Problem statement: Repeat the records exactly as given. Do not include the pictures.

──────── Material for the task

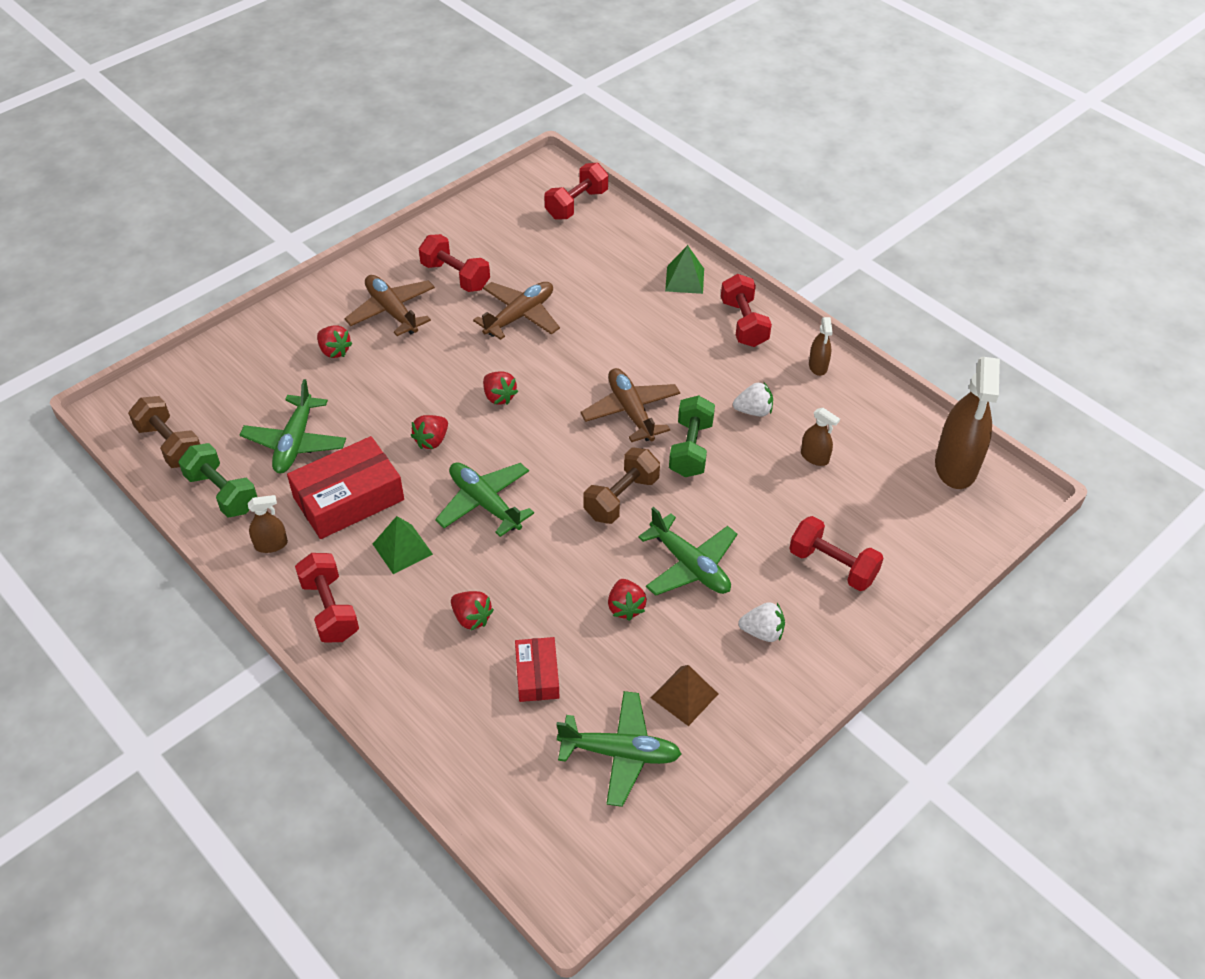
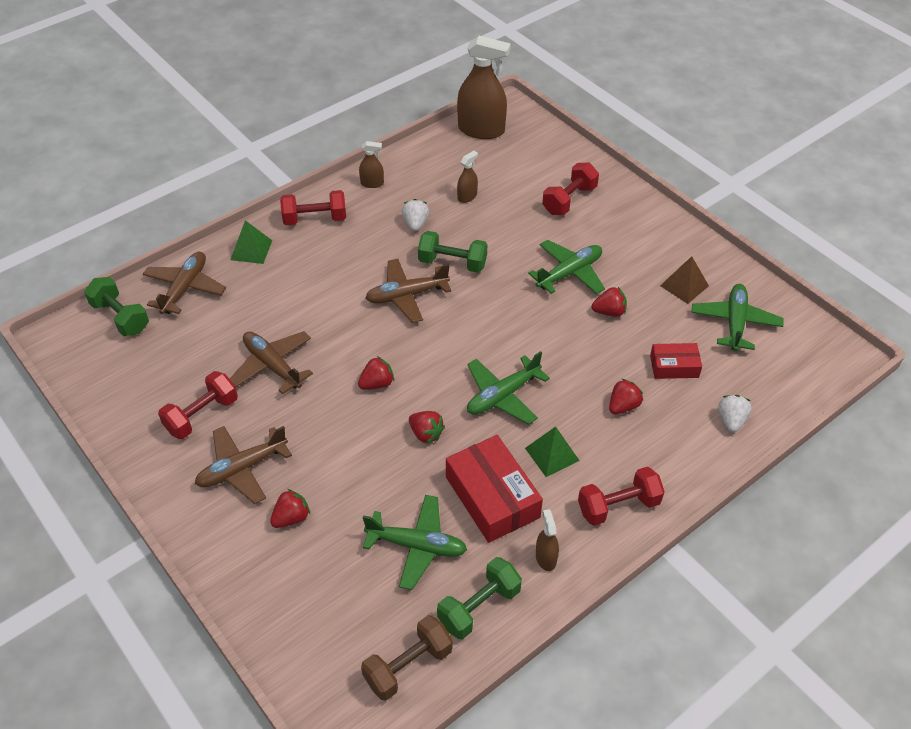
camera: 85 degrees left, 0 degrees up
(576, 204) = (120, 317): red dumbbell -> green dumbbell
(620, 240) = (185, 288): none -> brown plane
(621, 498) = (501, 307): brown dumbbell -> none
(762, 632) = (628, 241): white strawberry -> white strawberry (731, 420)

────────────────

Solution to this problem:
camera: 85 degrees left, 0 degrees up
(576, 204) = (120, 317): red dumbbell -> green dumbbell
(620, 240) = (185, 288): none -> brown plane
(621, 498) = (501, 307): brown dumbbell -> none
(762, 632) = (628, 241): white strawberry -> white strawberry (731, 420)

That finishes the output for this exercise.